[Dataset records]
=== Section Start ===

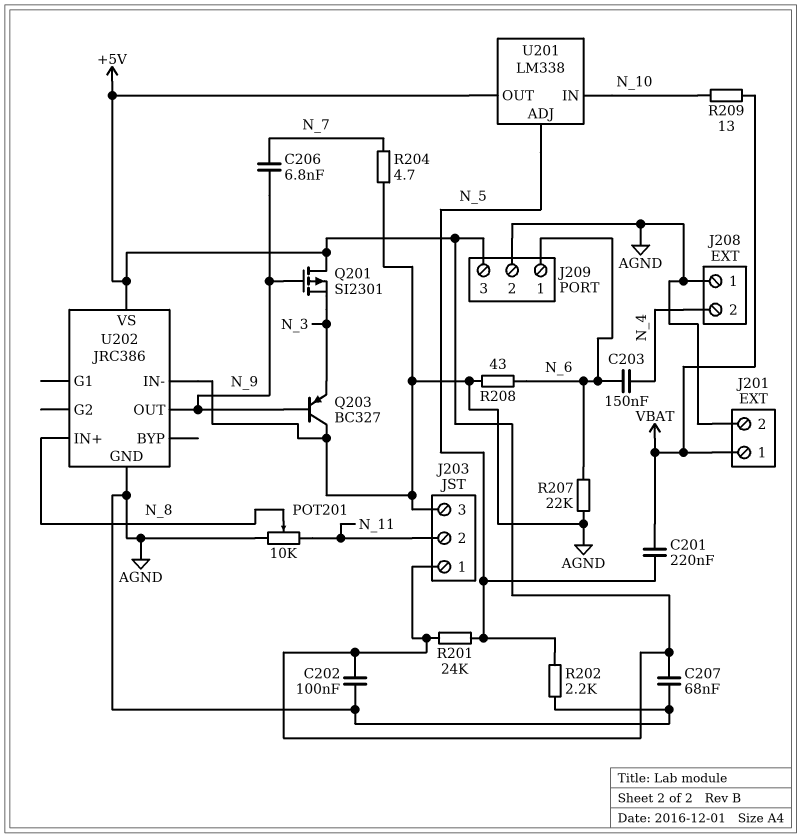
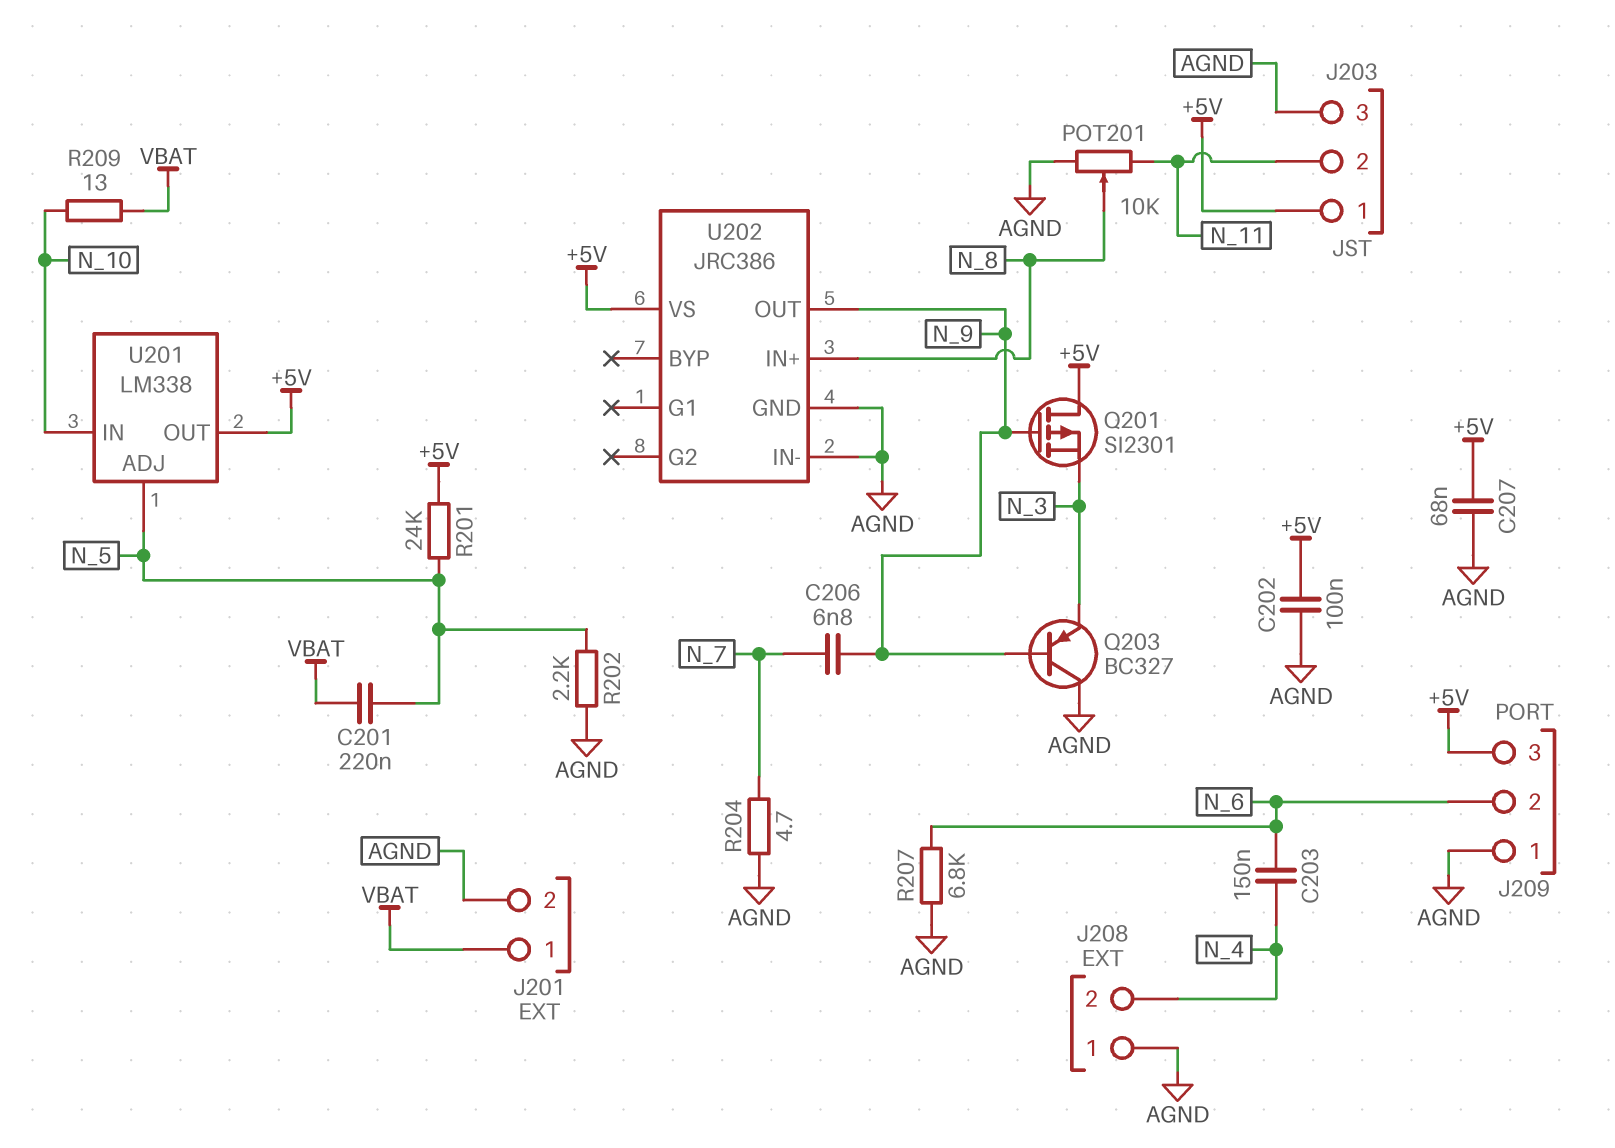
J209 pin 1: N_6 -> AGND
J209 pin 2: AGND -> N_6
R207: 22k (AGND, N_6) -> 6.8k (AGND, N_6)
R208: 43 (AGND, N_6) -> none

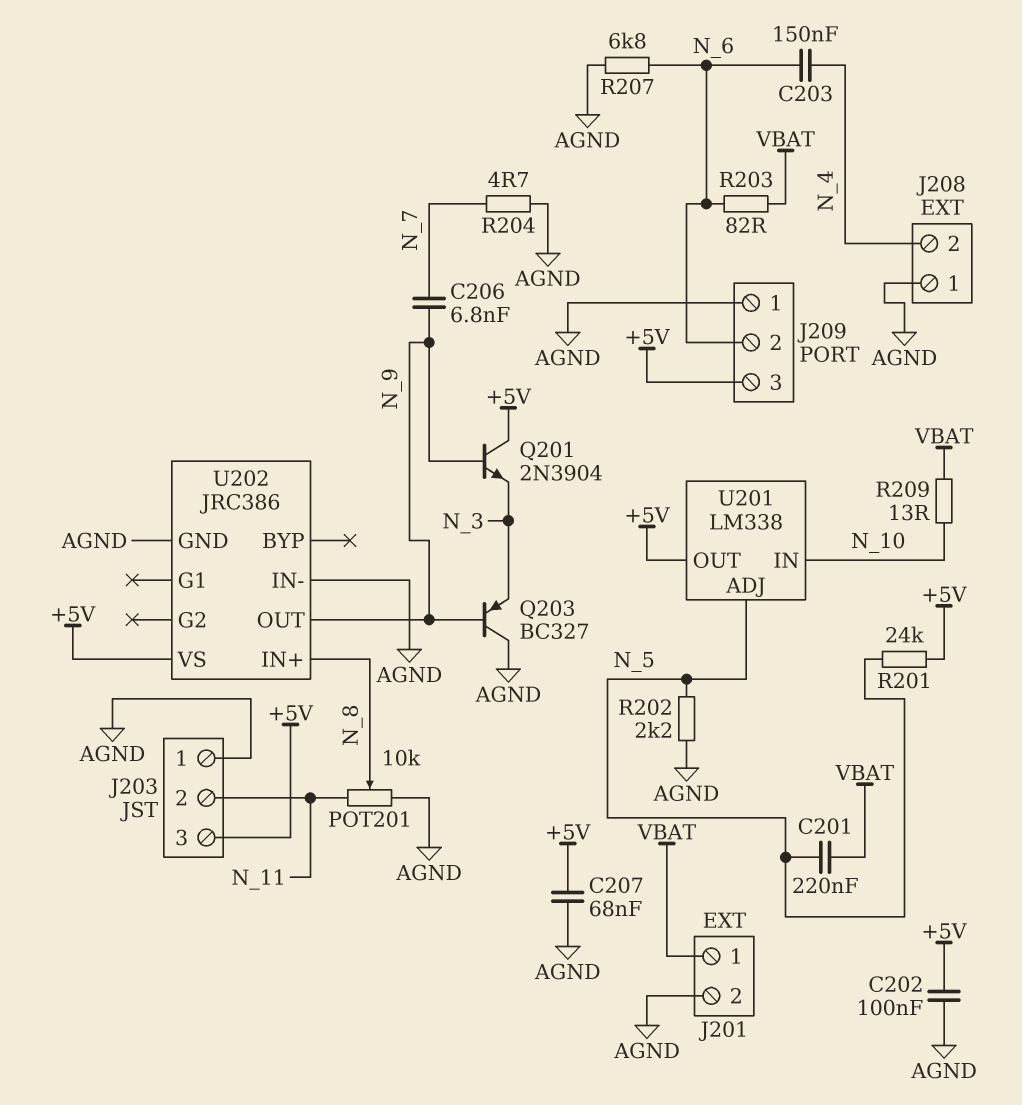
J203 pin 1: +5V -> AGND
J203 pin 3: AGND -> +5V
Q201: PMOS SI2301 (G N_9, D +5V, S N_3) -> NPN 2N3904 (B N_9, C +5V, E N_3)
R203: none -> 82 (N_6, VBAT)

=== Section End ===

What to do:
Give the data again exactly as written, with no pictures included.

Result of the exercise:
J209 pin 1: N_6 -> AGND
J209 pin 2: AGND -> N_6
R207: 22k (AGND, N_6) -> 6.8k (AGND, N_6)
R208: 43 (AGND, N_6) -> none

J203 pin 1: +5V -> AGND
J203 pin 3: AGND -> +5V
Q201: PMOS SI2301 (G N_9, D +5V, S N_3) -> NPN 2N3904 (B N_9, C +5V, E N_3)
R203: none -> 82 (N_6, VBAT)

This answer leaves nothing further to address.